%%

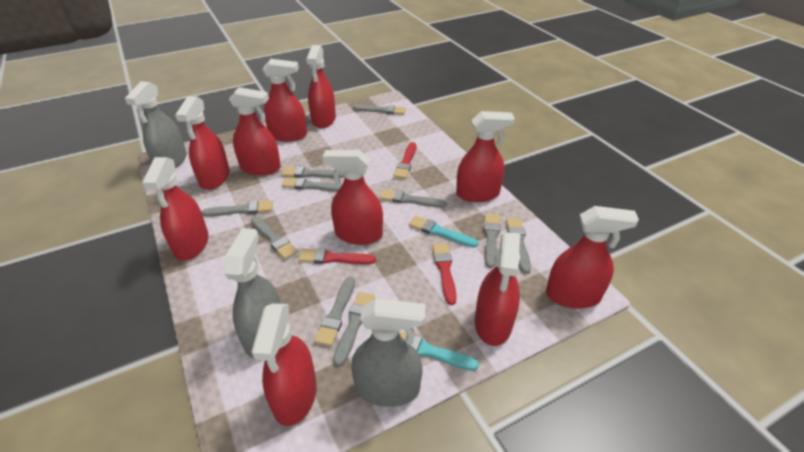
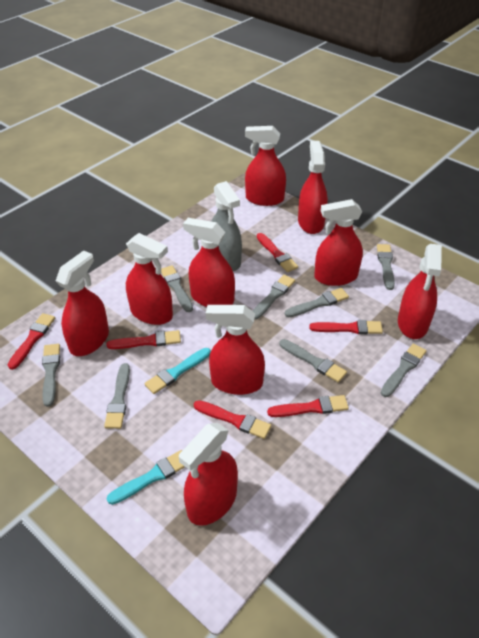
grey brush: 10 -> 8
grey spray bottle: 3 -> 1
red brush: 3 -> 6
red spray bottle: 10 -> 9

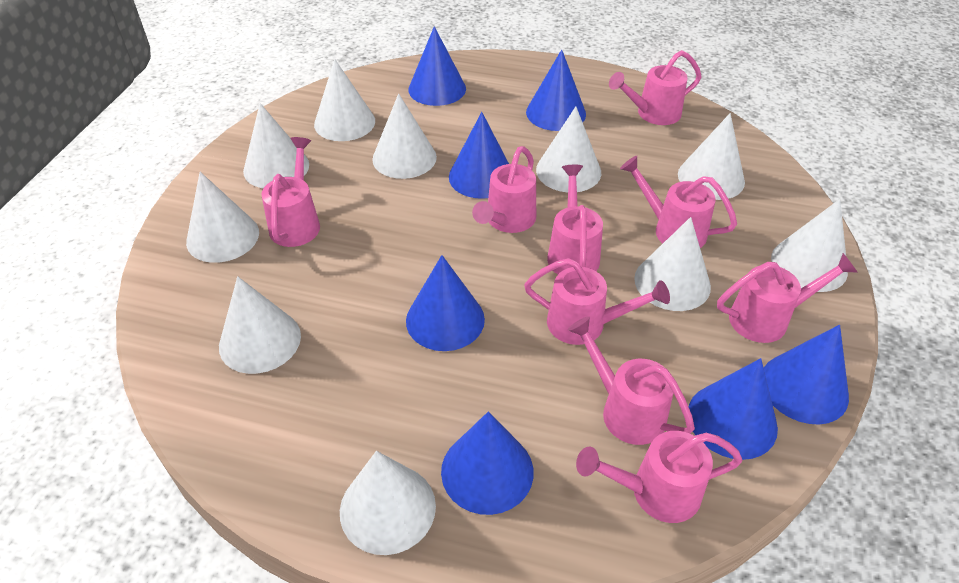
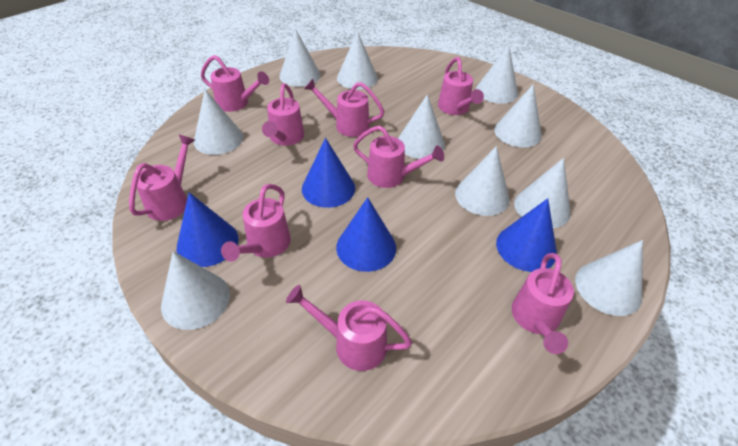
blue cone: 7 -> 4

%%

Task to carry out: Reproduce, unchanged, each line between the one with "grey spray bottle: 3 -> 1" and the last line of the material, both included; the pictures do not go in.

Answer below:
grey spray bottle: 3 -> 1
red brush: 3 -> 6
red spray bottle: 10 -> 9

blue cone: 7 -> 4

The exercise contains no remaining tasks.